:: RECORDS PROVIDED ::
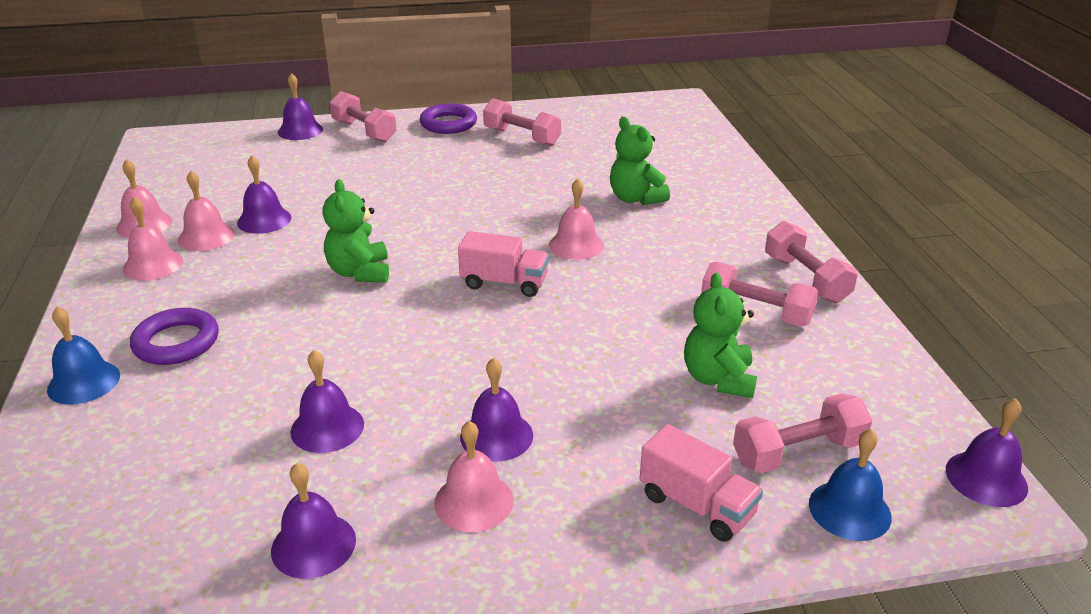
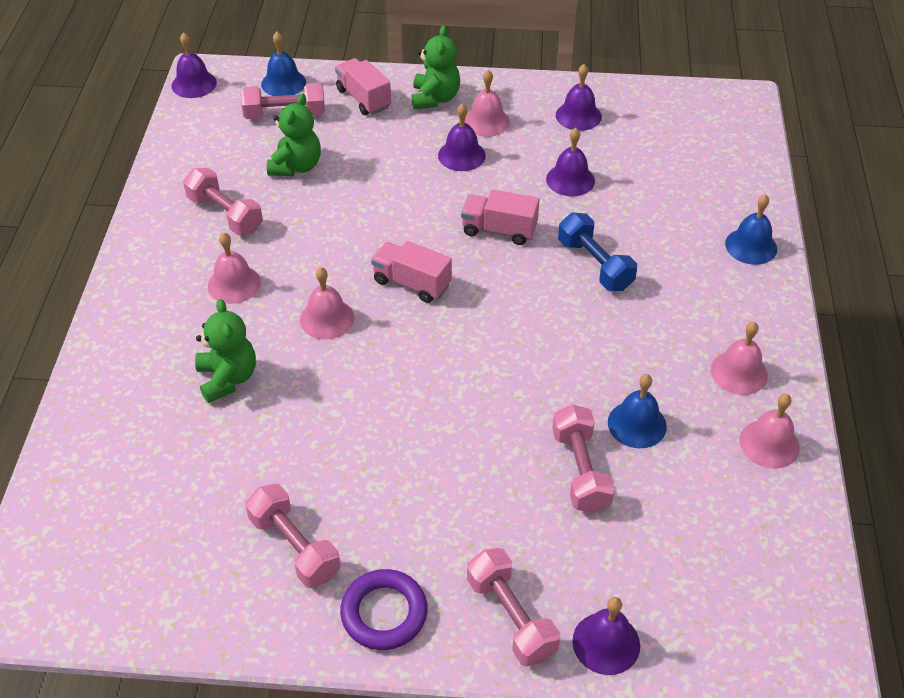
camera: 165 degrees left, 15 degrees up
(176, 342) = (690, 271): purple ring -> none
(206, 237) = (695, 407): pink bell -> pink bell (234, 284)
(264, 220) = (637, 424): purple bell -> blue bell
(296, 331) = (595, 265): none -> blue dumbbell
(360, 272) = (538, 322): green teddy bear -> green teddy bear (435, 98)
(419, 348) = (499, 230): none -> pink truck
(806, 279) = (156, 238): pink dumbbell -> pink dumbbell (580, 470)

:: EXERCISE BRIEF ::
Print, exactly as they appear above, the lines running from the one with "(206, 237) = (695, 407): pink" through the final line.

:: YOUR RESPONSE ::
(206, 237) = (695, 407): pink bell -> pink bell (234, 284)
(264, 220) = (637, 424): purple bell -> blue bell
(296, 331) = (595, 265): none -> blue dumbbell
(360, 272) = (538, 322): green teddy bear -> green teddy bear (435, 98)
(419, 348) = (499, 230): none -> pink truck
(806, 279) = (156, 238): pink dumbbell -> pink dumbbell (580, 470)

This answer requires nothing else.